**DATA TO PROCESS**:
────────────────

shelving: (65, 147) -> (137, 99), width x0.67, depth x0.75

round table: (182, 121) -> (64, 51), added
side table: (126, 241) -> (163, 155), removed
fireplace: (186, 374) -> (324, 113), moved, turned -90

────────────────

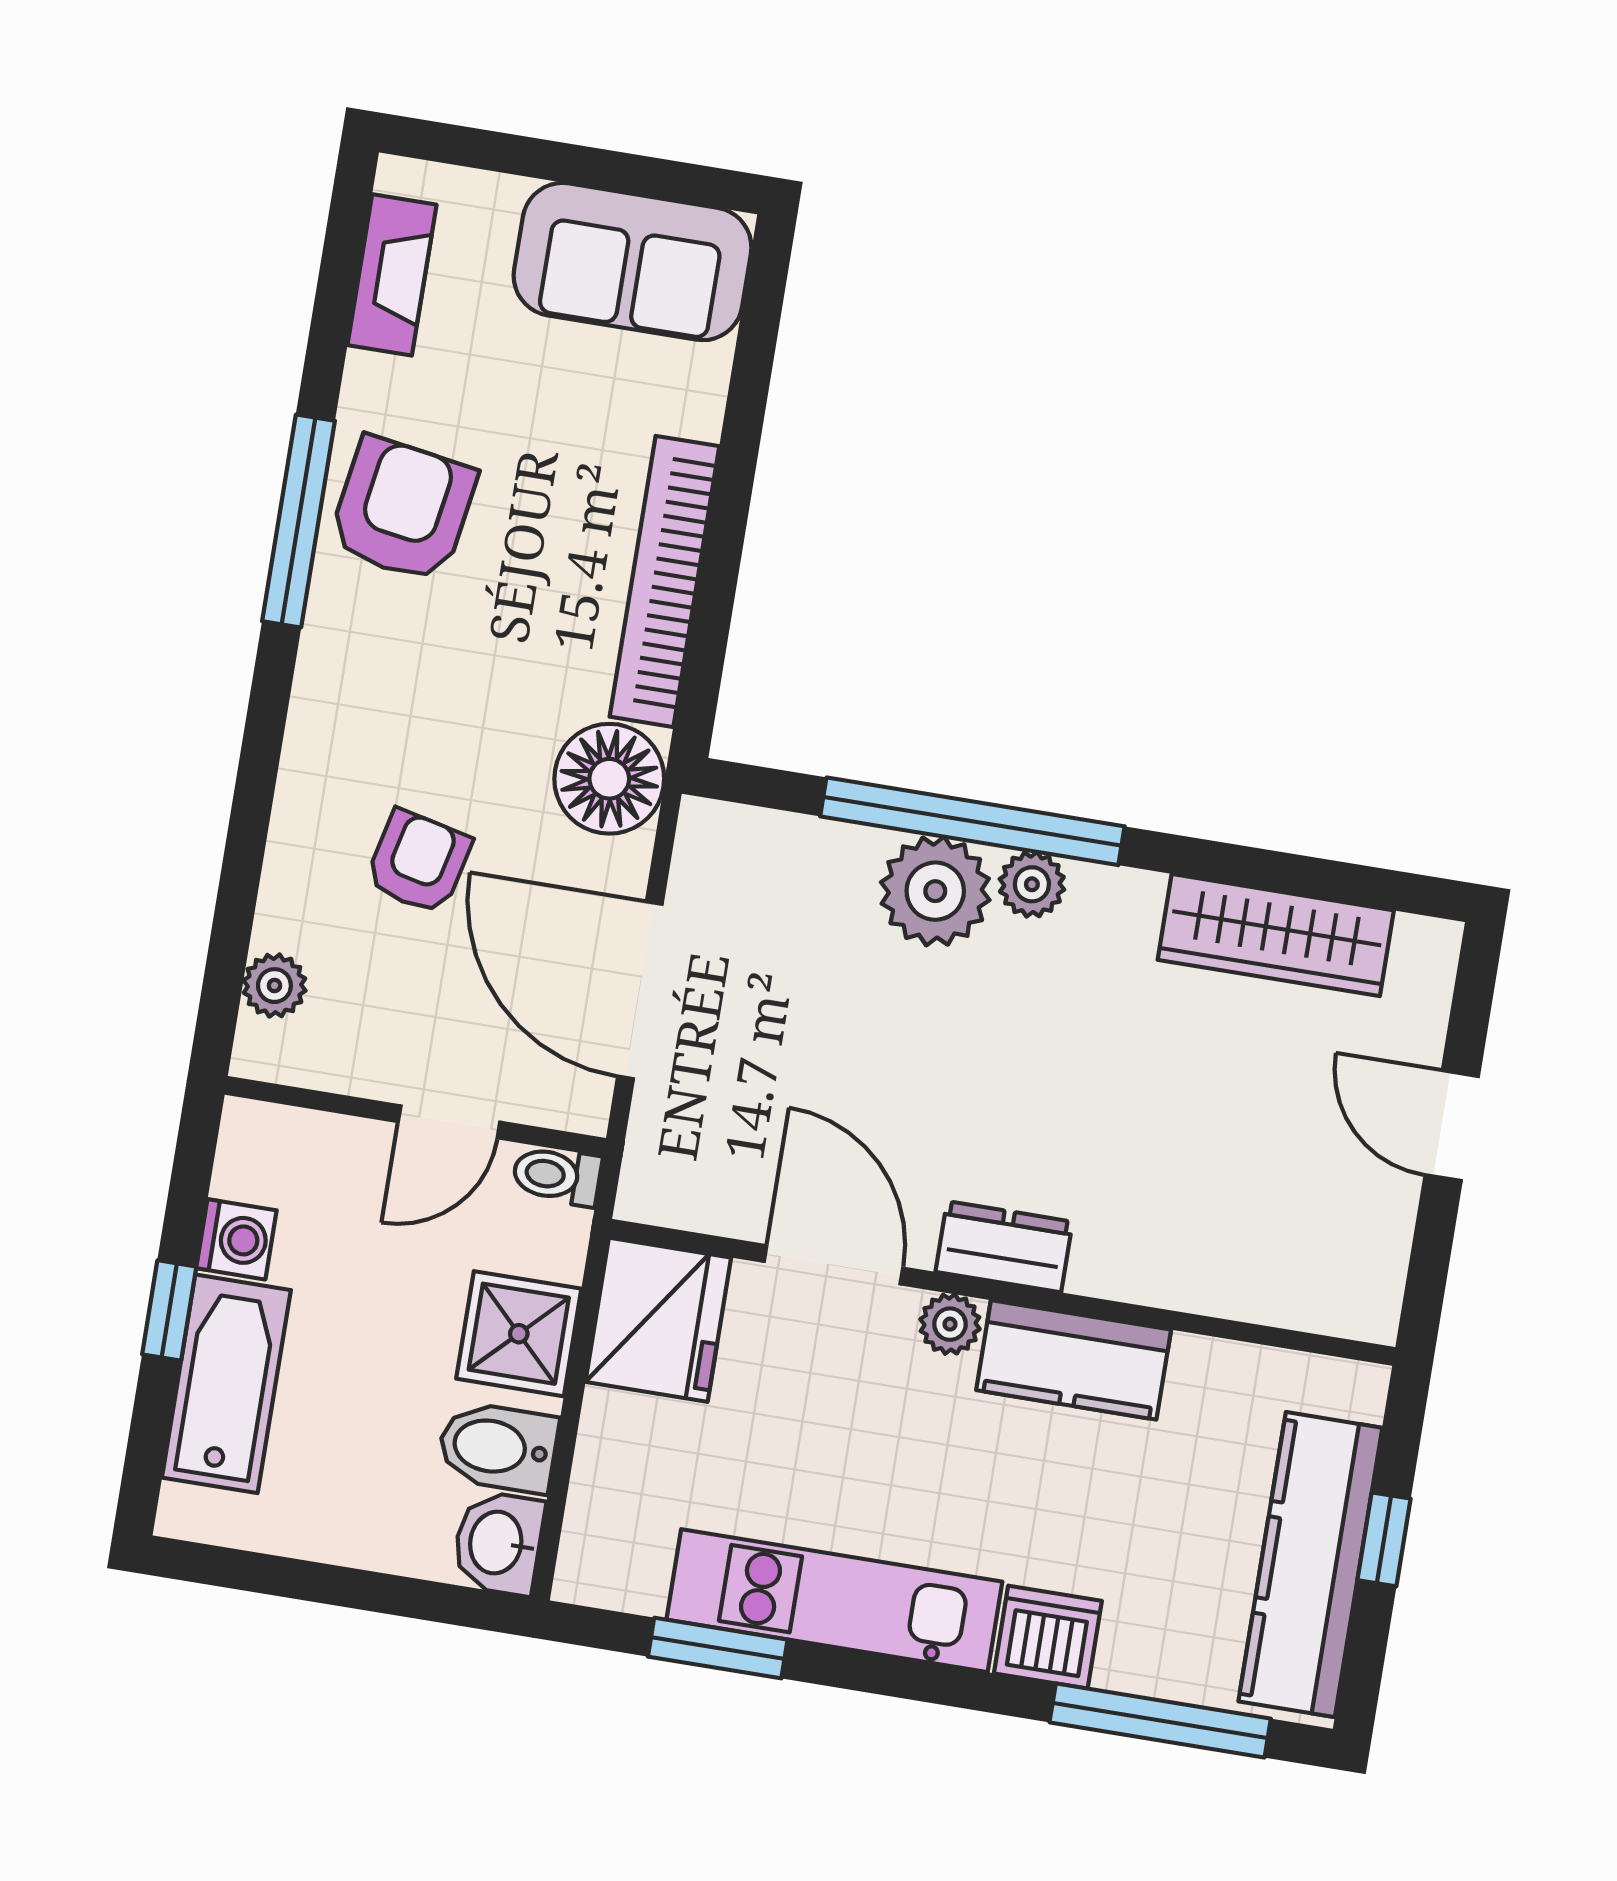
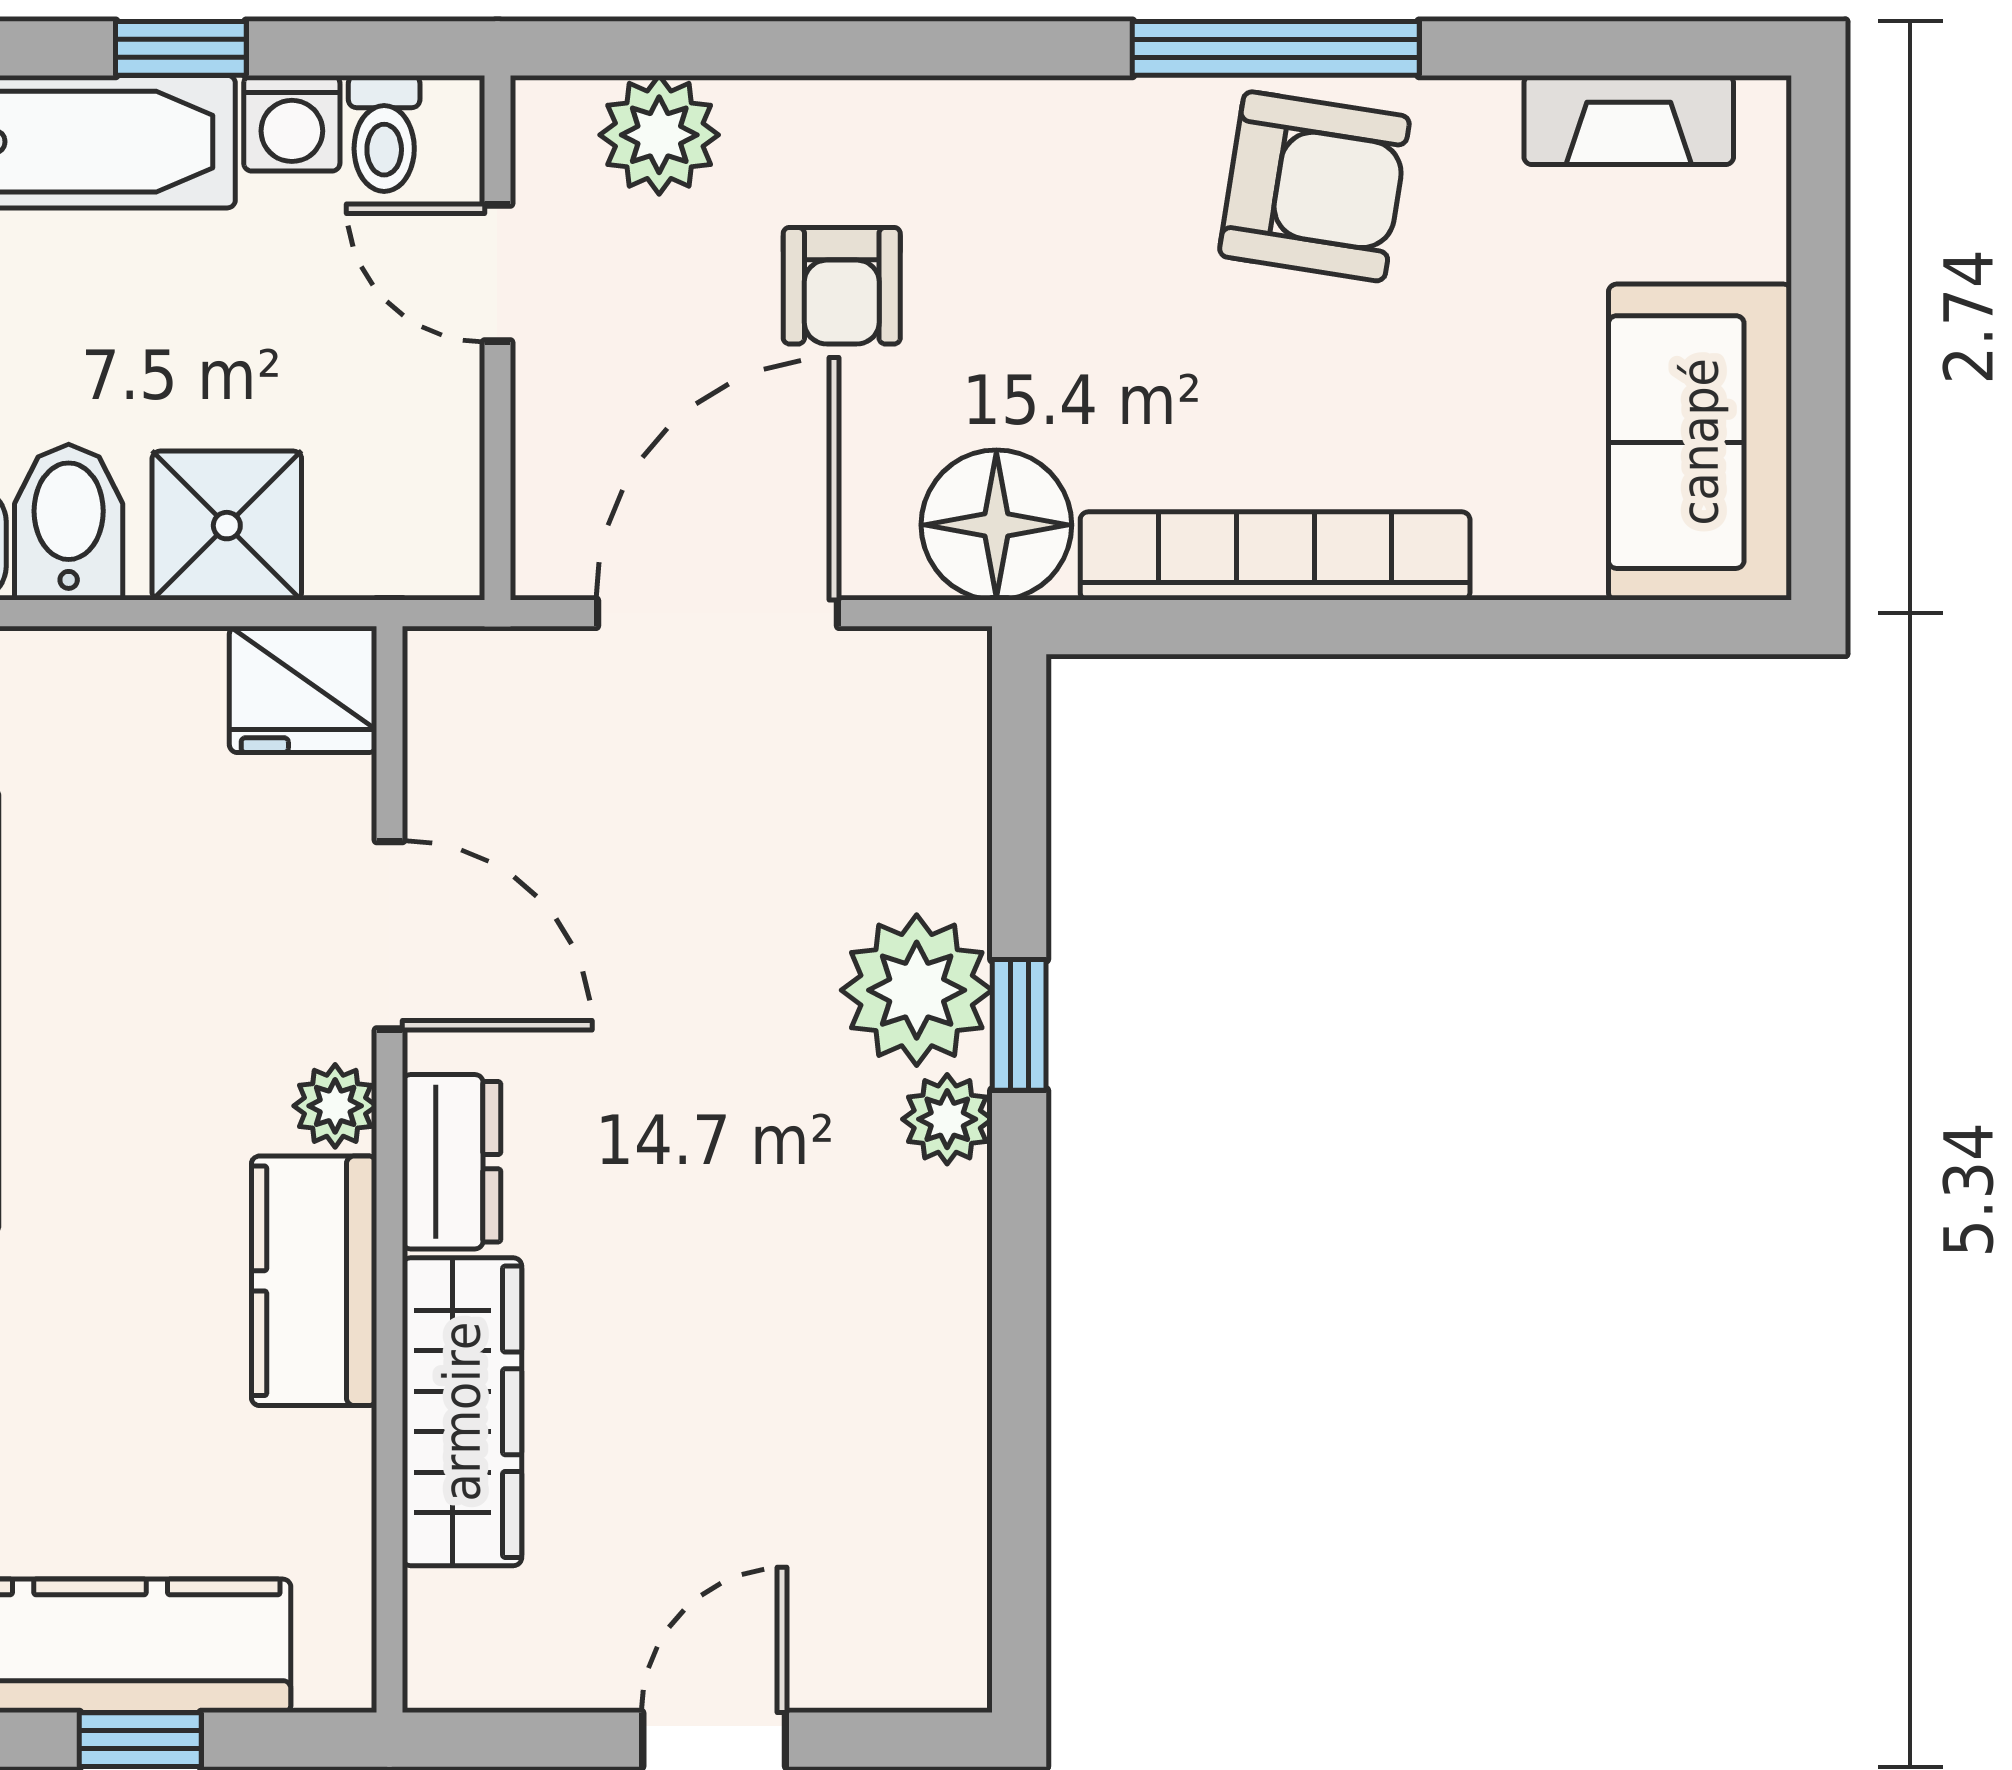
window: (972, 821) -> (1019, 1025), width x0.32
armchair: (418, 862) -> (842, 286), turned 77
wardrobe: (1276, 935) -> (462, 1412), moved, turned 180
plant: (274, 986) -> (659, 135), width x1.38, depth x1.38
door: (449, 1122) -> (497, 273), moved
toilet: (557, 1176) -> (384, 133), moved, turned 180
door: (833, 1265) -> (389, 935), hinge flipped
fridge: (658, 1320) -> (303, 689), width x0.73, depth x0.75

────────────────

**WHAT THE TASK REQUIRES**:
Look above for the line holding "plant: (274, 986)" and the line holding "fridge: (658, 1320)". Retype both, and every line between them, word for word and nothing else.

**RESPONSE BOX**:
plant: (274, 986) -> (659, 135), width x1.38, depth x1.38
door: (449, 1122) -> (497, 273), moved
toilet: (557, 1176) -> (384, 133), moved, turned 180
door: (833, 1265) -> (389, 935), hinge flipped
fridge: (658, 1320) -> (303, 689), width x0.73, depth x0.75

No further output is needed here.